*What the exercise asks:*
A word-for-word copy of the following listing is needed. Leave out its images.

===== Data provided

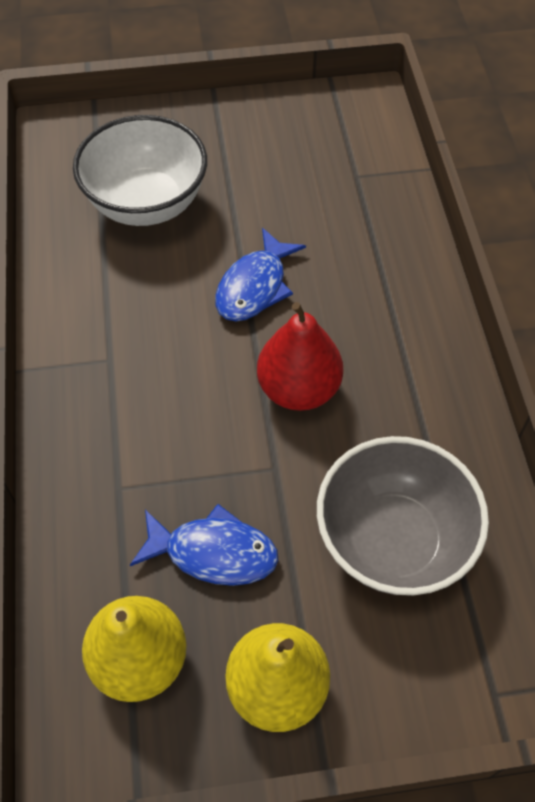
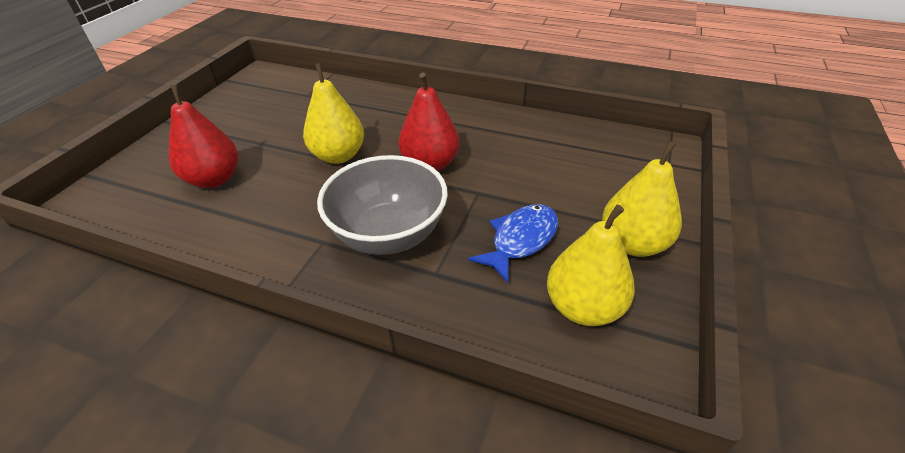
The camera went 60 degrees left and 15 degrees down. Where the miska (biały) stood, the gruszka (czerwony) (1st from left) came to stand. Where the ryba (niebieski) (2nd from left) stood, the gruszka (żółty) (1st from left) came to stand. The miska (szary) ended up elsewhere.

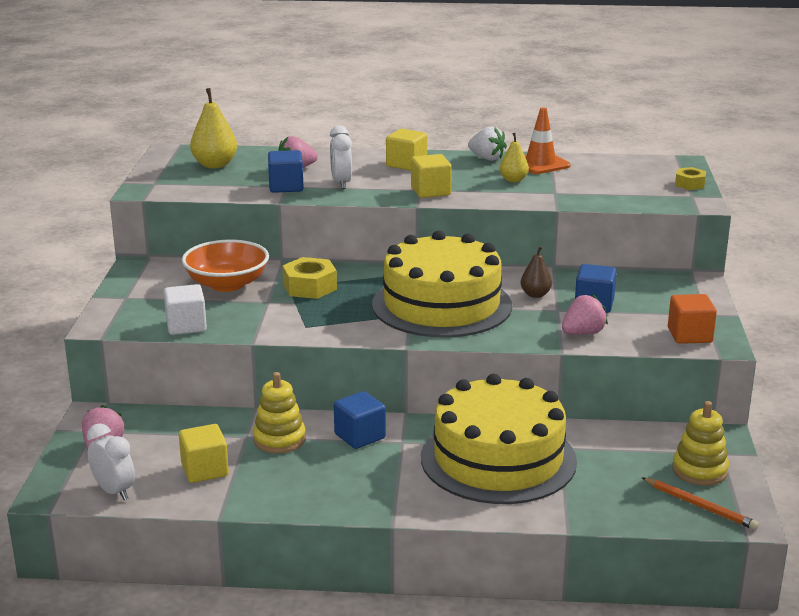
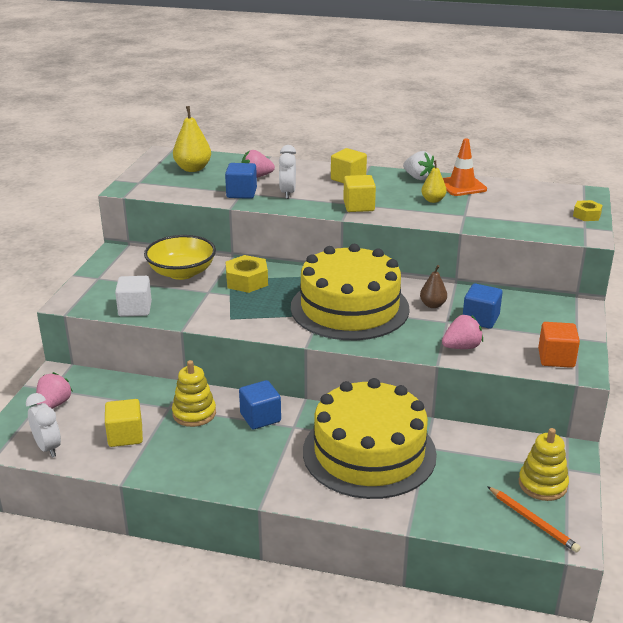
The camera went 10 degrees right and 5 degrees up. What was the miska (pomarańczowy) turned into the miska (żółty).

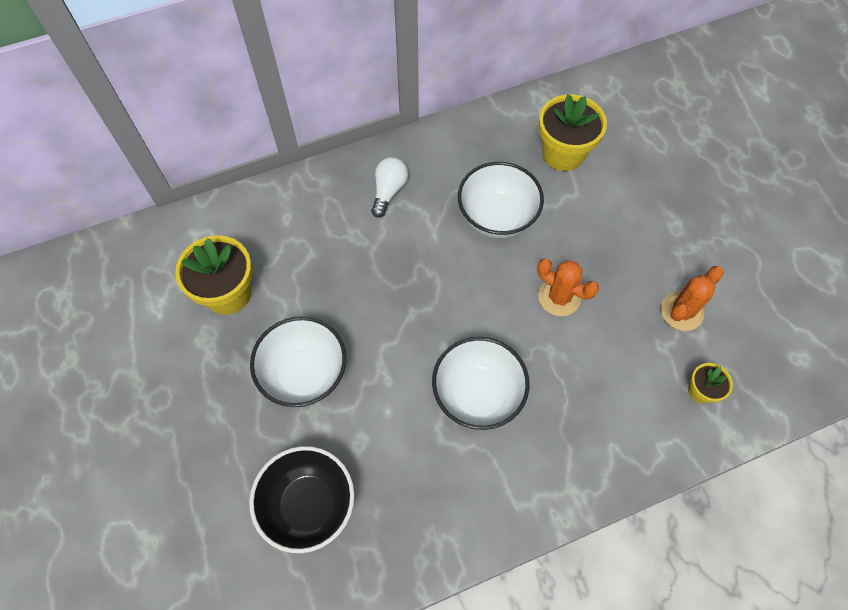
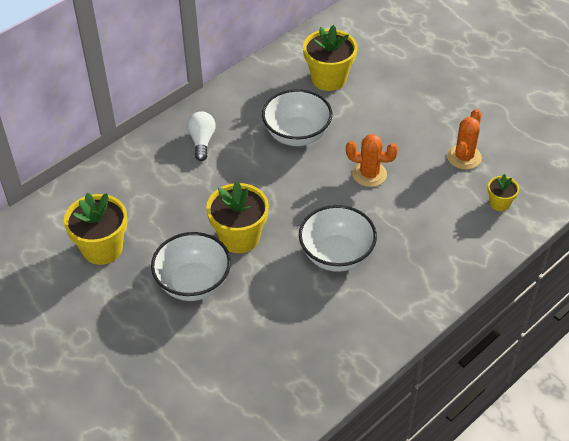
The camera went 20 degrees left and 15 degrees down. The second view gained the doniczka (żółty) (2nd from left). The second view lost the miska (czarny).

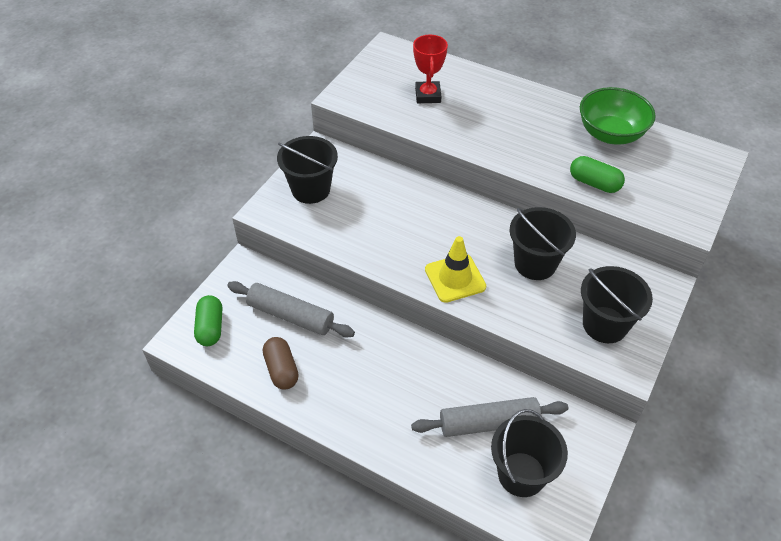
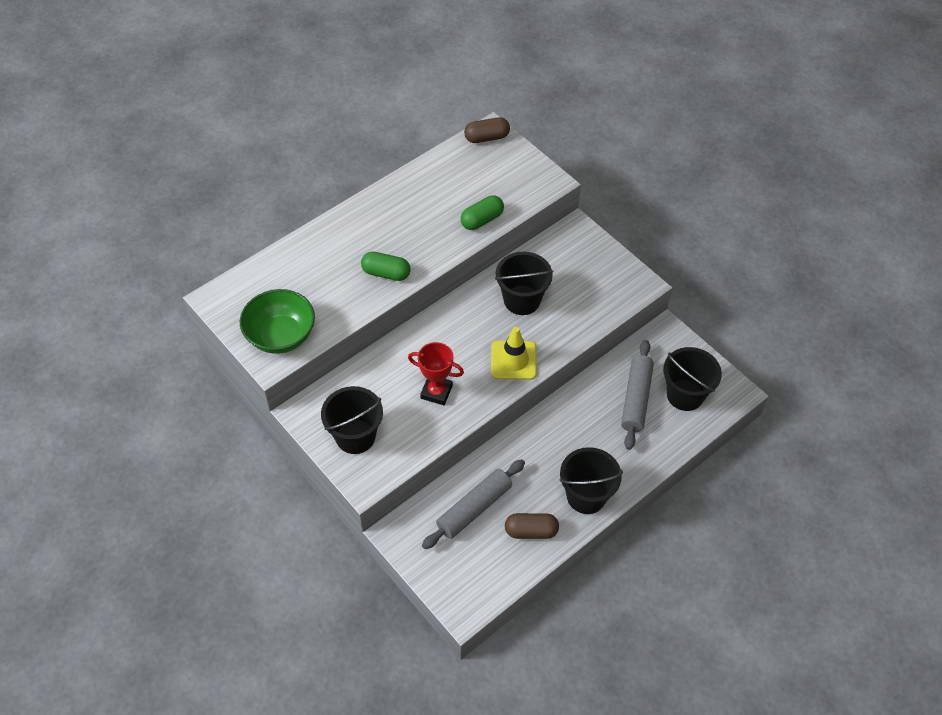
The camera went 70 degrees left and 5 degrees up. The miska (zielony) ended up elsewhere. The kapsułka (zielony) (1st from left) ended up elsewhere. The puchar (czerwony) ended up elsewhere. The second view gained the kapsułka (brązowy) (1st from left). The wiadro (czarny) (4th from left in the first image) ended up elsewhere.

==========

*Response below:*
The camera went 60 degrees left and 15 degrees down. Where the miska (biały) stood, the gruszka (czerwony) (1st from left) came to stand. Where the ryba (niebieski) (2nd from left) stood, the gruszka (żółty) (1st from left) came to stand. The miska (szary) ended up elsewhere.

The camera went 10 degrees right and 5 degrees up. What was the miska (pomarańczowy) turned into the miska (żółty).

The camera went 20 degrees left and 15 degrees down. The second view gained the doniczka (żółty) (2nd from left). The second view lost the miska (czarny).

The camera went 70 degrees left and 5 degrees up. The miska (zielony) ended up elsewhere. The kapsułka (zielony) (1st from left) ended up elsewhere. The puchar (czerwony) ended up elsewhere. The second view gained the kapsułka (brązowy) (1st from left). The wiadro (czarny) (4th from left in the first image) ended up elsewhere.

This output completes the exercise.